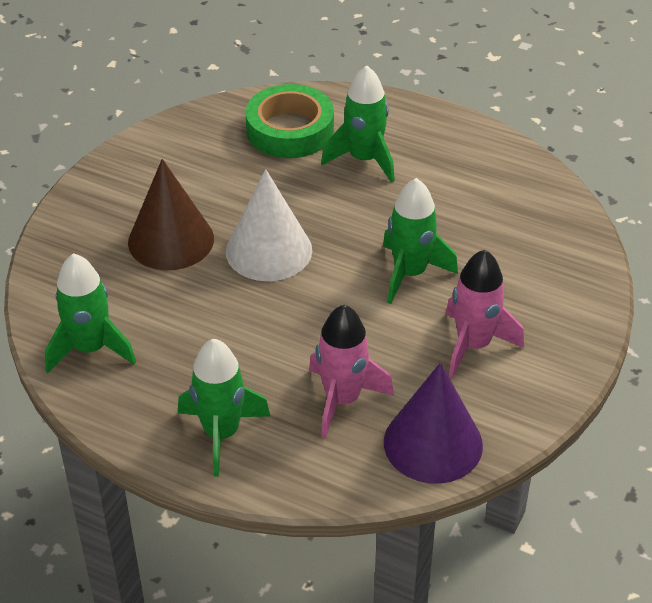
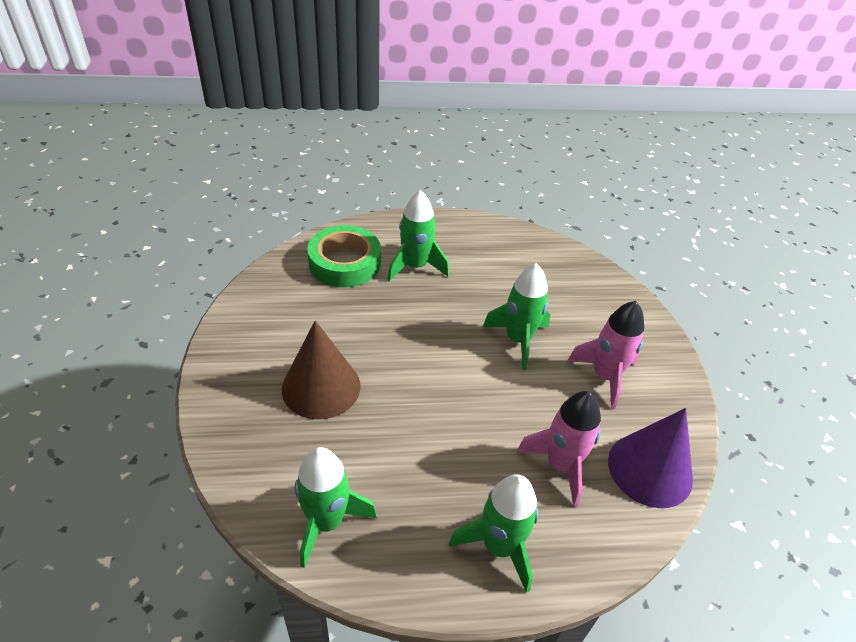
camera: 35 degrees left, 0 degrees up
white cone [226,169,312,281] -> none

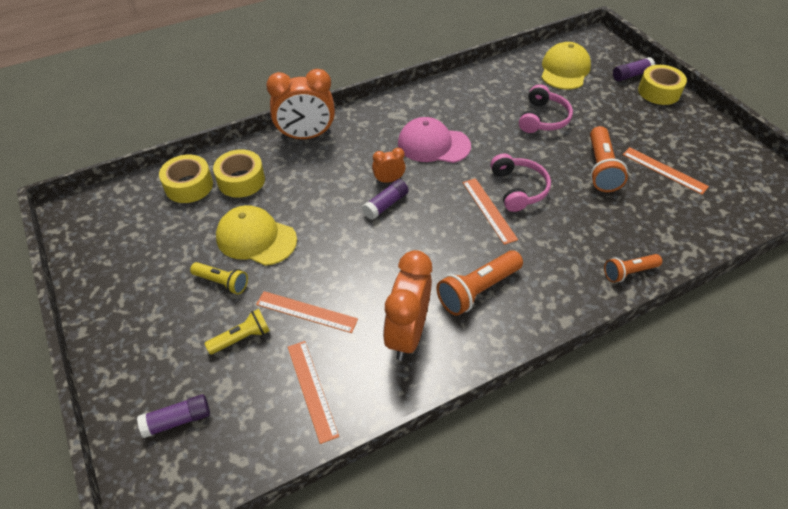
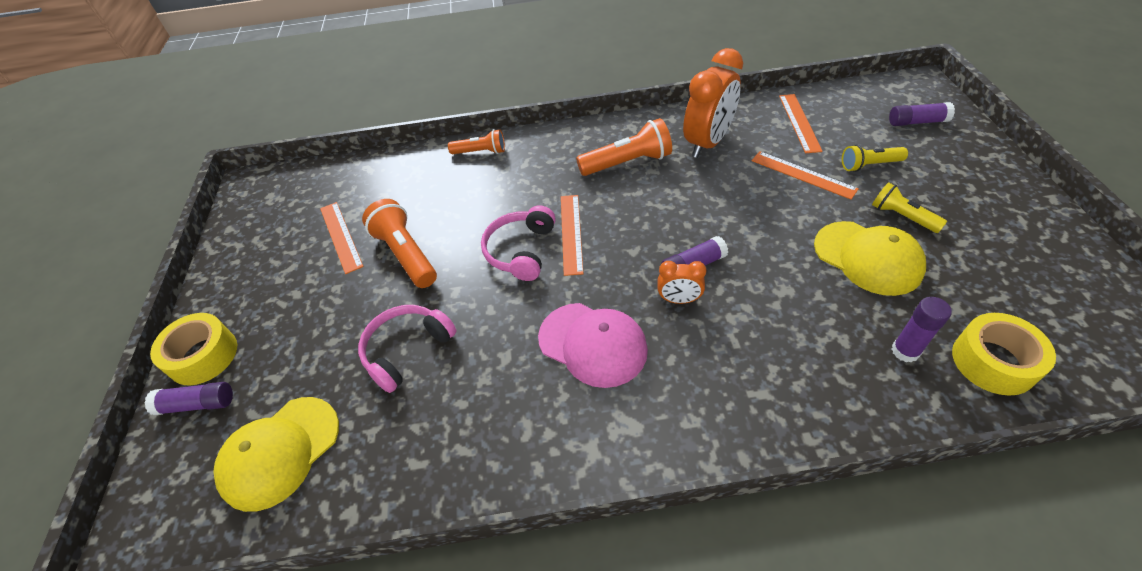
camera: 155 degrees left, 0 degrees up
yellow tape [213,149,265,198] -> purple glue stick [892,297,952,363]
orange clock [266,69,335,140] -> none
orange flashlight [590,126,628,192] -> orange flashlight turned 60 degrees counterclockwise [362,199,437,288]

******

Please reproduce the listing word for word, but only from the line that contains "yellow tape [213,149,265,198]" to its last line, inclusive.

Response to this task =>
yellow tape [213,149,265,198] -> purple glue stick [892,297,952,363]
orange clock [266,69,335,140] -> none
orange flashlight [590,126,628,192] -> orange flashlight turned 60 degrees counterclockwise [362,199,437,288]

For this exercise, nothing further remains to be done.